* [Work to complete] Start at the line below containing "none -> tan plate F1:K1 level 1" and stop at the line containing "none -> red plate H9 level 1". Repeat every line of that stretch exactly, and nothing outside it.

╭─ Available data

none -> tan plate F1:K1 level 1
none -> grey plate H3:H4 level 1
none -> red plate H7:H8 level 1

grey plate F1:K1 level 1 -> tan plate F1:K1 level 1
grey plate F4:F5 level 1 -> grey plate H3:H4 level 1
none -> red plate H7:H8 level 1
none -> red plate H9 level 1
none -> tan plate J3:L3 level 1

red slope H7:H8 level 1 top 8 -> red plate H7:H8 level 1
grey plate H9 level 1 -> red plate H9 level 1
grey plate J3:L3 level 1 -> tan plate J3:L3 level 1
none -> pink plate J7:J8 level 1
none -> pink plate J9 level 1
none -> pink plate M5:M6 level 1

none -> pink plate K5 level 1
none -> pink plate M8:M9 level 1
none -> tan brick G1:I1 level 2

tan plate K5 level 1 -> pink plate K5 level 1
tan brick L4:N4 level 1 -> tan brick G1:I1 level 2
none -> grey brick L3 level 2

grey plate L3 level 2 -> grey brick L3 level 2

╰─
╭─ Available data

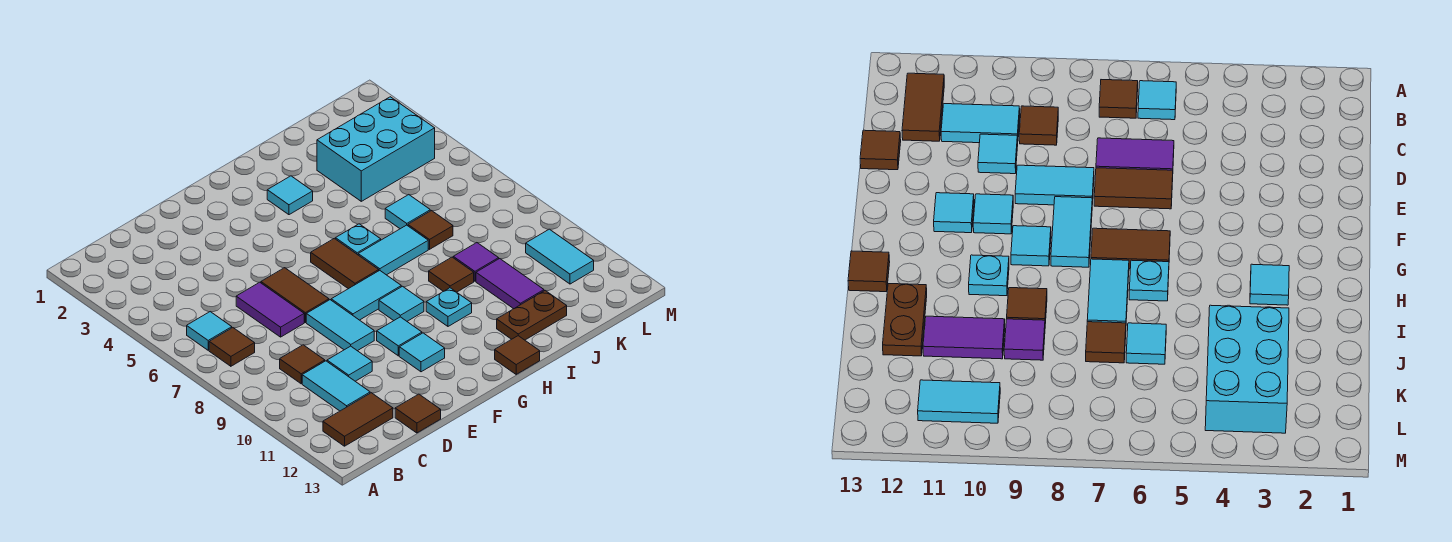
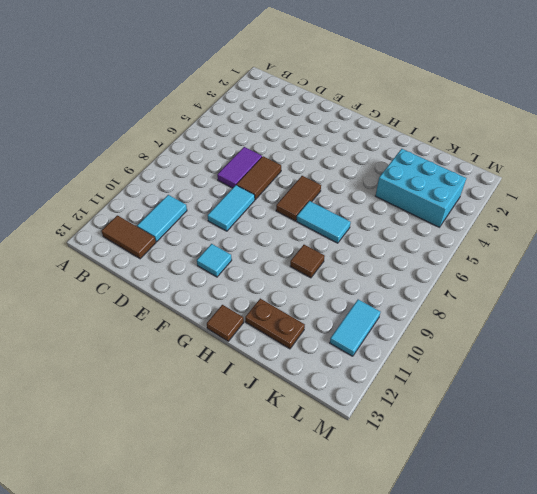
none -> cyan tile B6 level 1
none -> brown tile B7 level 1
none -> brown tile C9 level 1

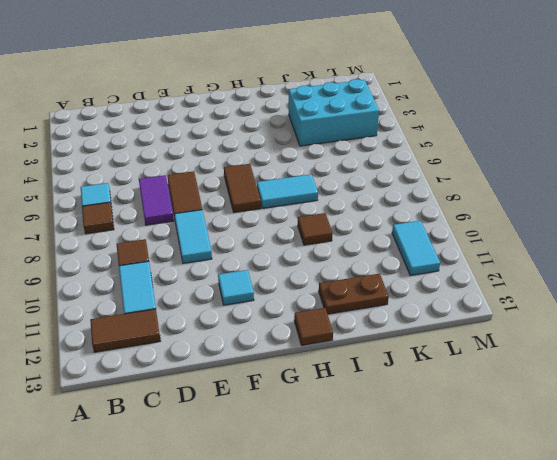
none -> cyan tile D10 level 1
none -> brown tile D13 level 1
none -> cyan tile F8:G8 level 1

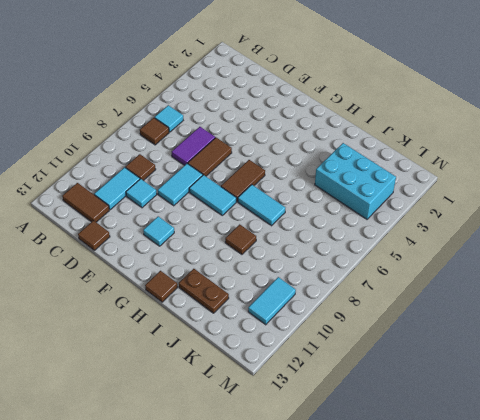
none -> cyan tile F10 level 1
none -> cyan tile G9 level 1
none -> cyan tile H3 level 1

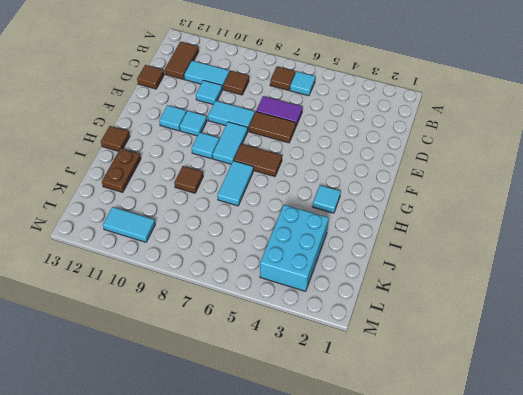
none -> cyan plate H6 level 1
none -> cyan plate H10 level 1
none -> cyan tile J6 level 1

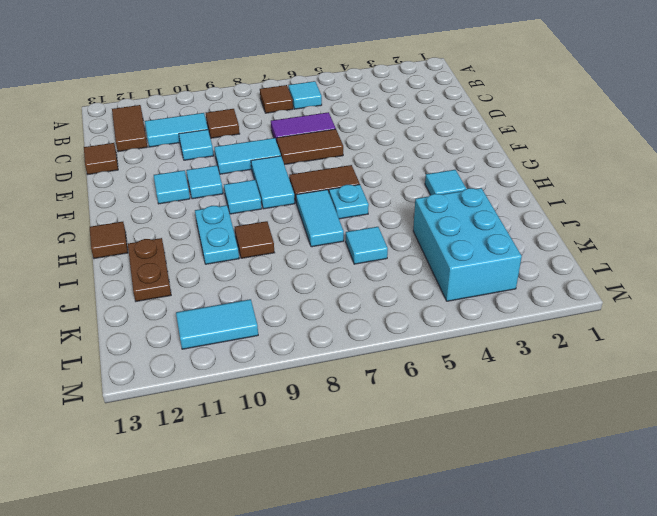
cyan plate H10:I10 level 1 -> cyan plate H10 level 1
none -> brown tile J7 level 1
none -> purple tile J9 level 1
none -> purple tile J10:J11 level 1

╰─
╭─ Available data

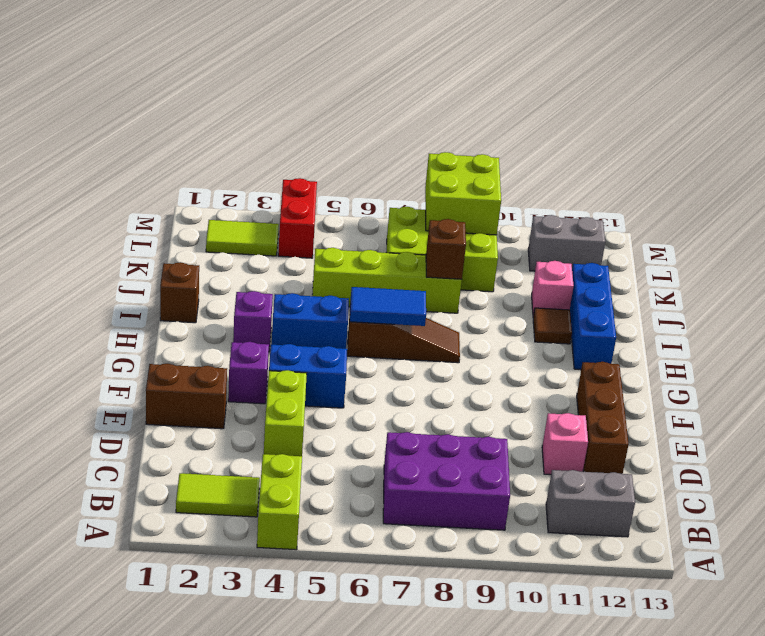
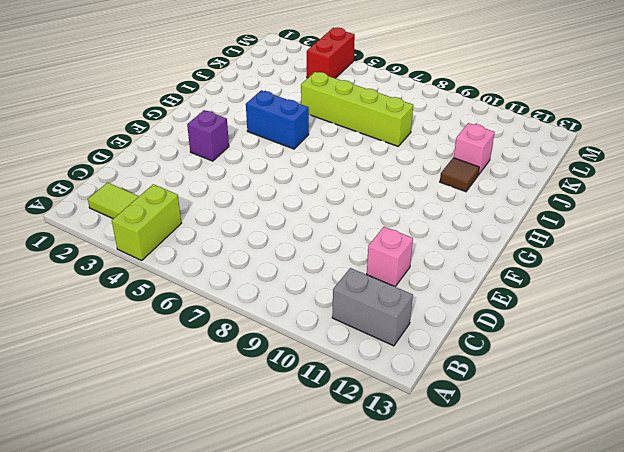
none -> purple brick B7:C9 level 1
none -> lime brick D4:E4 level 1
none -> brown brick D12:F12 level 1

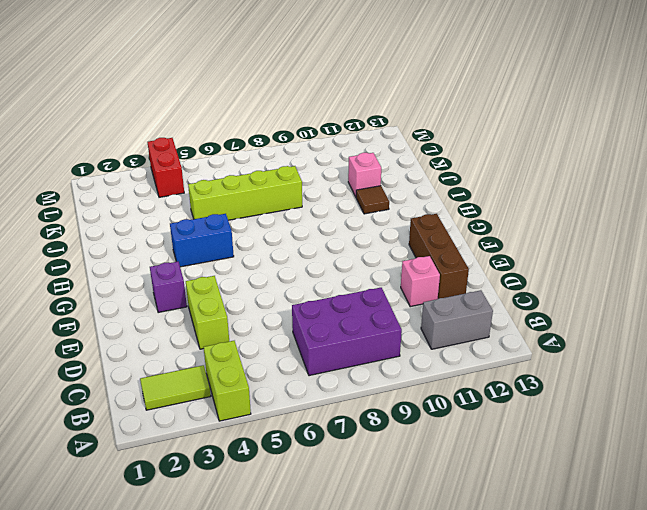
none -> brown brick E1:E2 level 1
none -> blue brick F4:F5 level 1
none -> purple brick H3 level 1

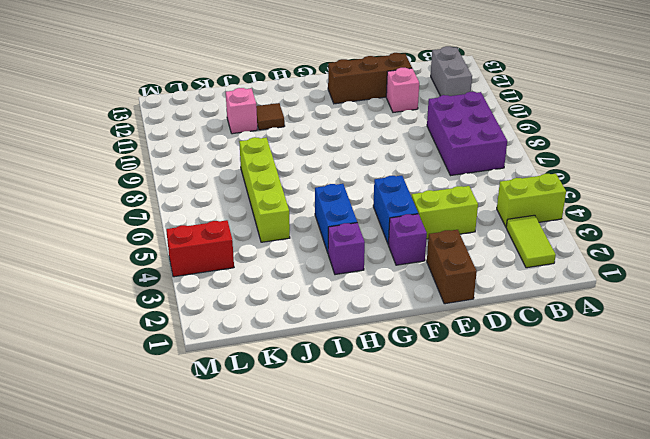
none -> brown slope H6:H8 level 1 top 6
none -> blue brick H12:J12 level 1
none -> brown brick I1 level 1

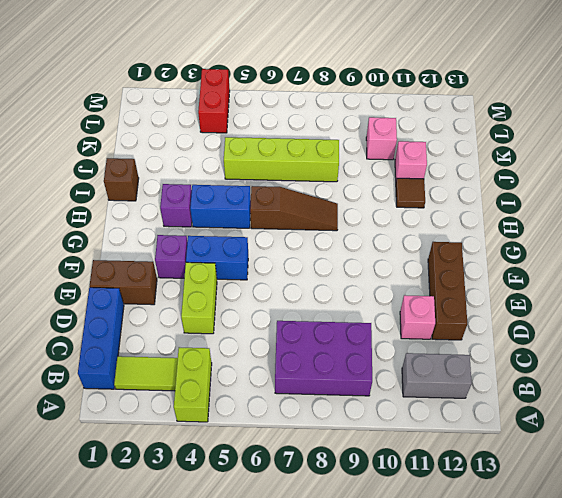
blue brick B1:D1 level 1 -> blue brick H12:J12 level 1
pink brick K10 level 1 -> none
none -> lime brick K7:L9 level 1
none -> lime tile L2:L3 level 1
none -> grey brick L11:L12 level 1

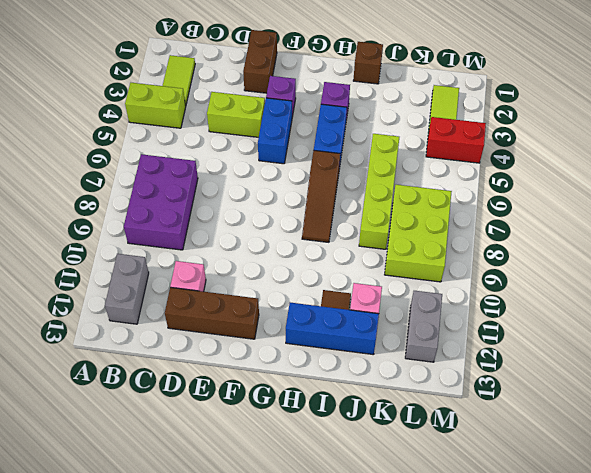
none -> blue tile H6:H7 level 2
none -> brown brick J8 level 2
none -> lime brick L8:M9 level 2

╰─

* [Solution]
none -> tan plate F1:K1 level 1
none -> grey plate H3:H4 level 1
none -> red plate H7:H8 level 1

grey plate F1:K1 level 1 -> tan plate F1:K1 level 1
grey plate F4:F5 level 1 -> grey plate H3:H4 level 1
none -> red plate H7:H8 level 1
none -> red plate H9 level 1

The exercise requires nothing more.